Activity:
The answer must consist solely of the lines below starting at the one containing "C5: none -> 10nF (COM, VS)" and ending at the one containing "U3 pin OA: MA -> FWD", repeated exactly, with both ends included and all pictures omitted.

Data extracts:
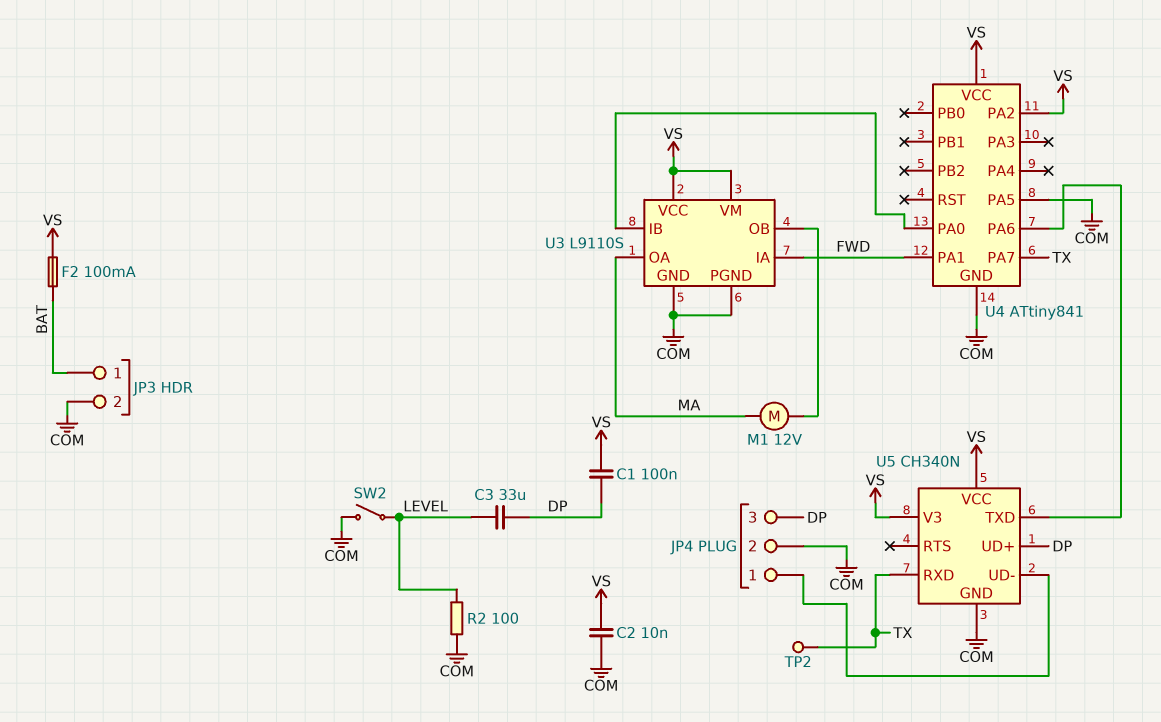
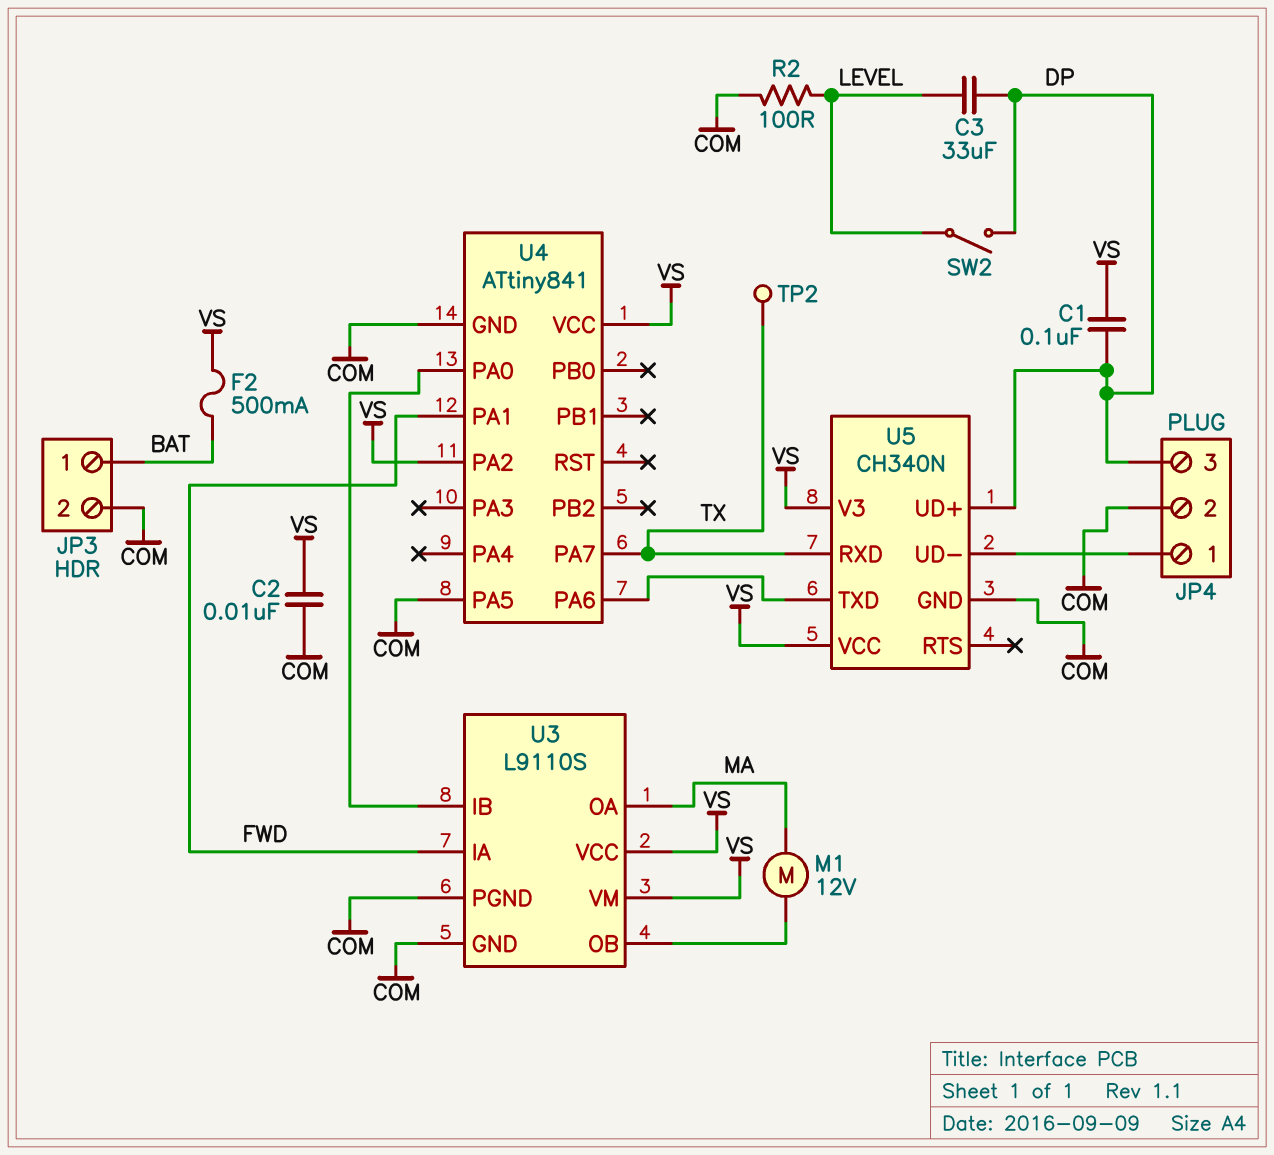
F2: 100mA (BAT, VS) -> 500mA (BAT, VS)
SW2: switch (COM, LEVEL) -> switch (DP, LEVEL)

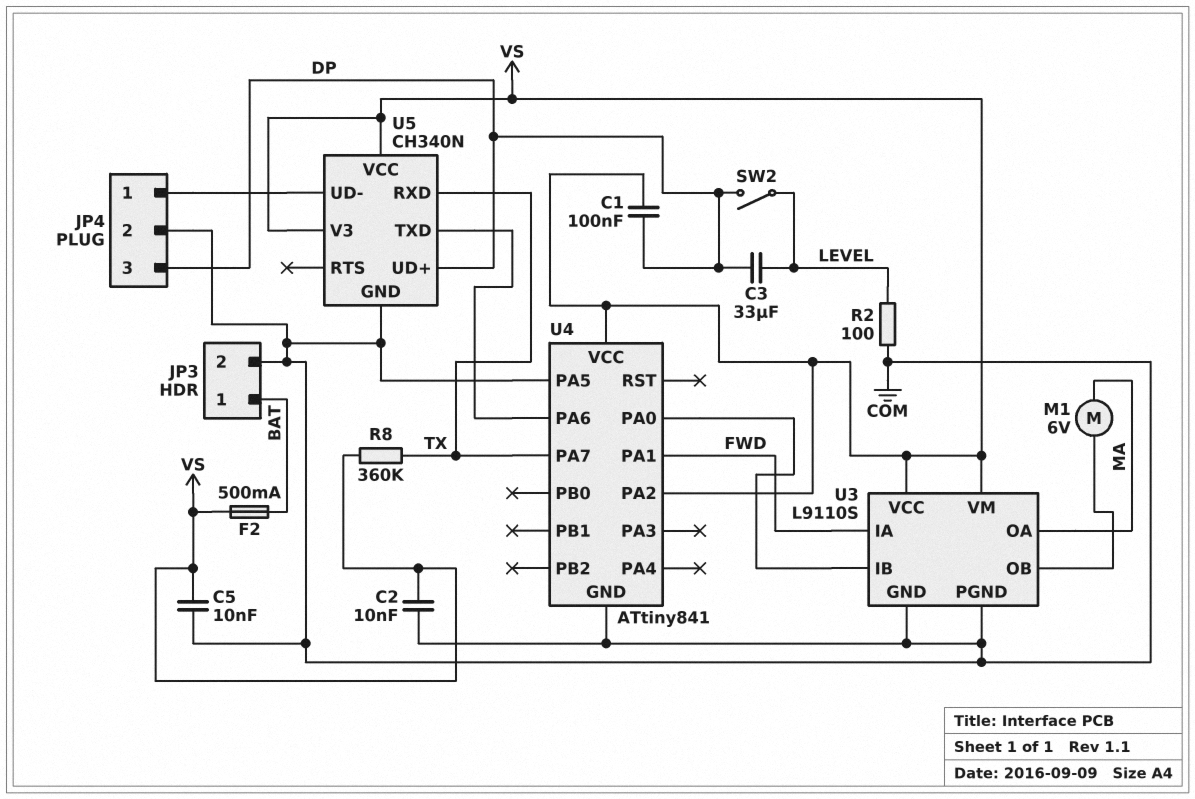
C5: none -> 10nF (COM, VS)
M1: motor 12V (MA, U3/OB) -> motor 6V (MA, U3/OB)
R8: none -> 360k (TX, VS)
TP2: test point (TX) -> none

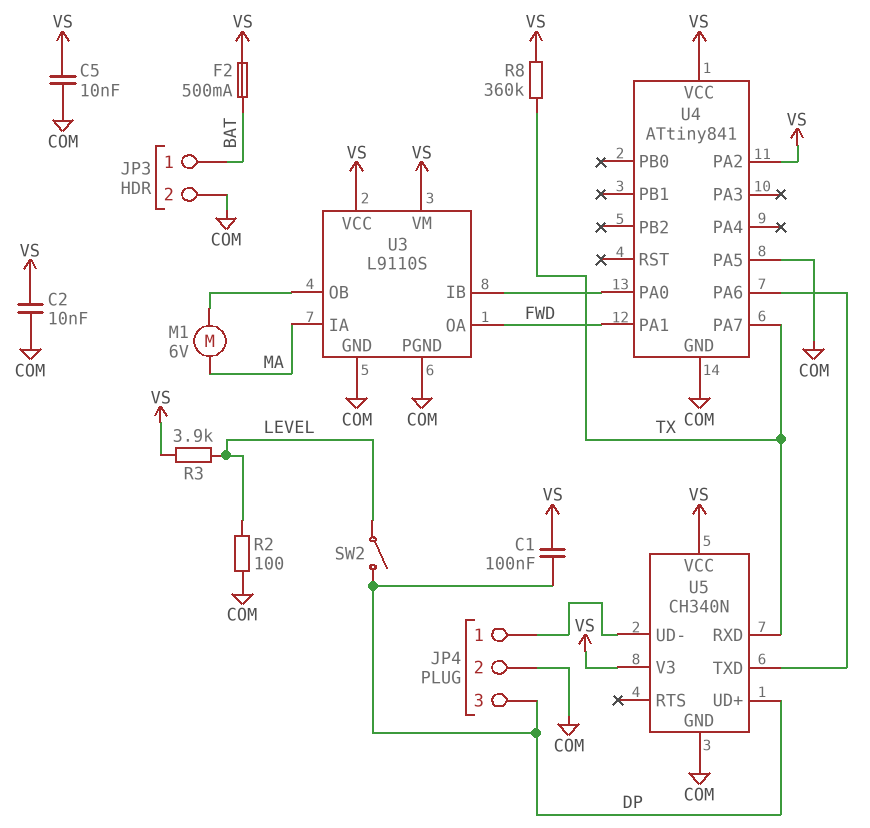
C3: 33uF (DP, LEVEL) -> none
R3: none -> 3.9k (LEVEL, VS)
U3 pin IA: FWD -> MA
U3 pin OA: MA -> FWD

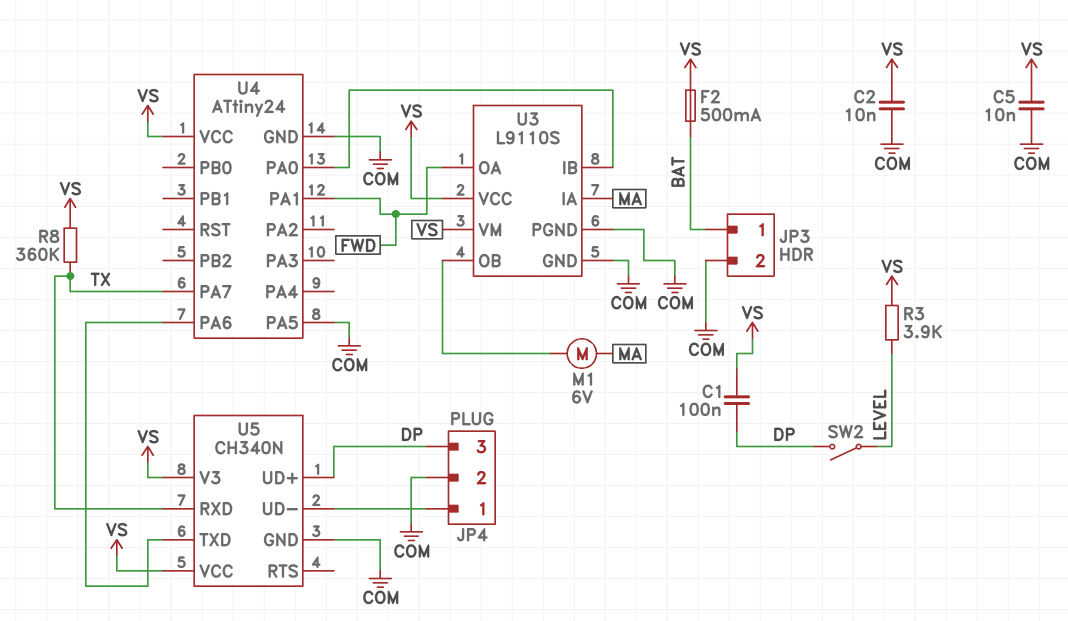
R2: 100 (COM, LEVEL) -> none
U4: ATtiny841 -> ATtiny24
U4 pin PA2: VS -> none

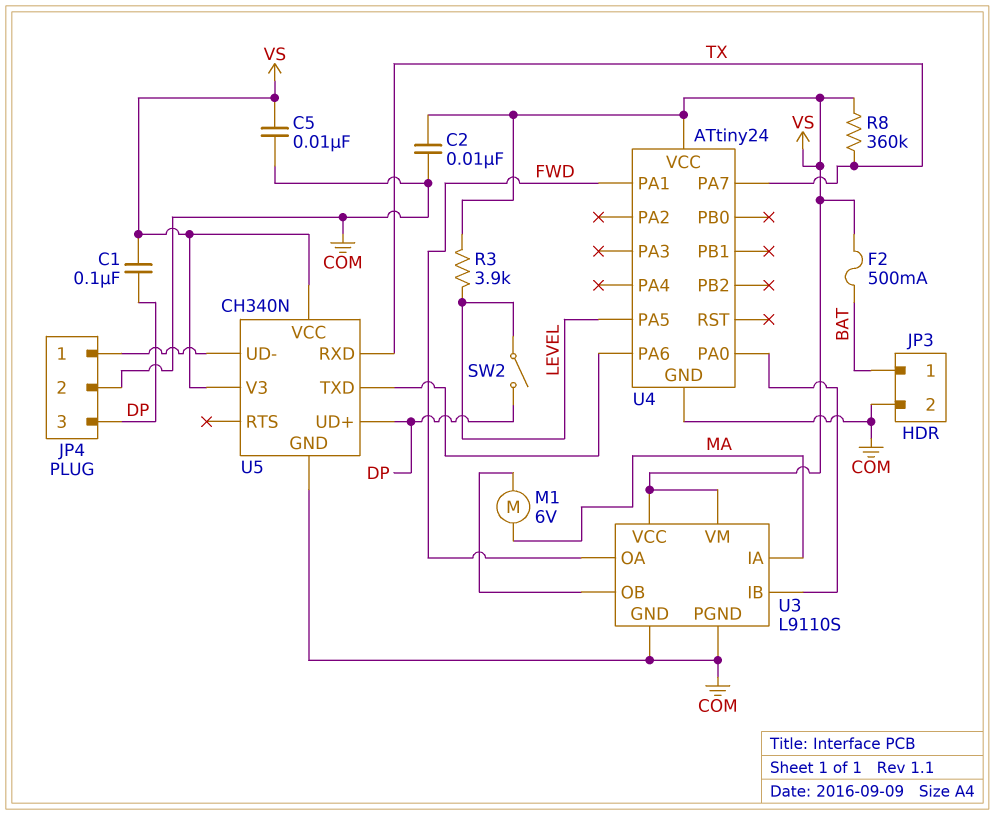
U4 pin PA5: COM -> LEVEL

Your response:
C5: none -> 10nF (COM, VS)
M1: motor 12V (MA, U3/OB) -> motor 6V (MA, U3/OB)
R8: none -> 360k (TX, VS)
TP2: test point (TX) -> none

C3: 33uF (DP, LEVEL) -> none
R3: none -> 3.9k (LEVEL, VS)
U3 pin IA: FWD -> MA
U3 pin OA: MA -> FWD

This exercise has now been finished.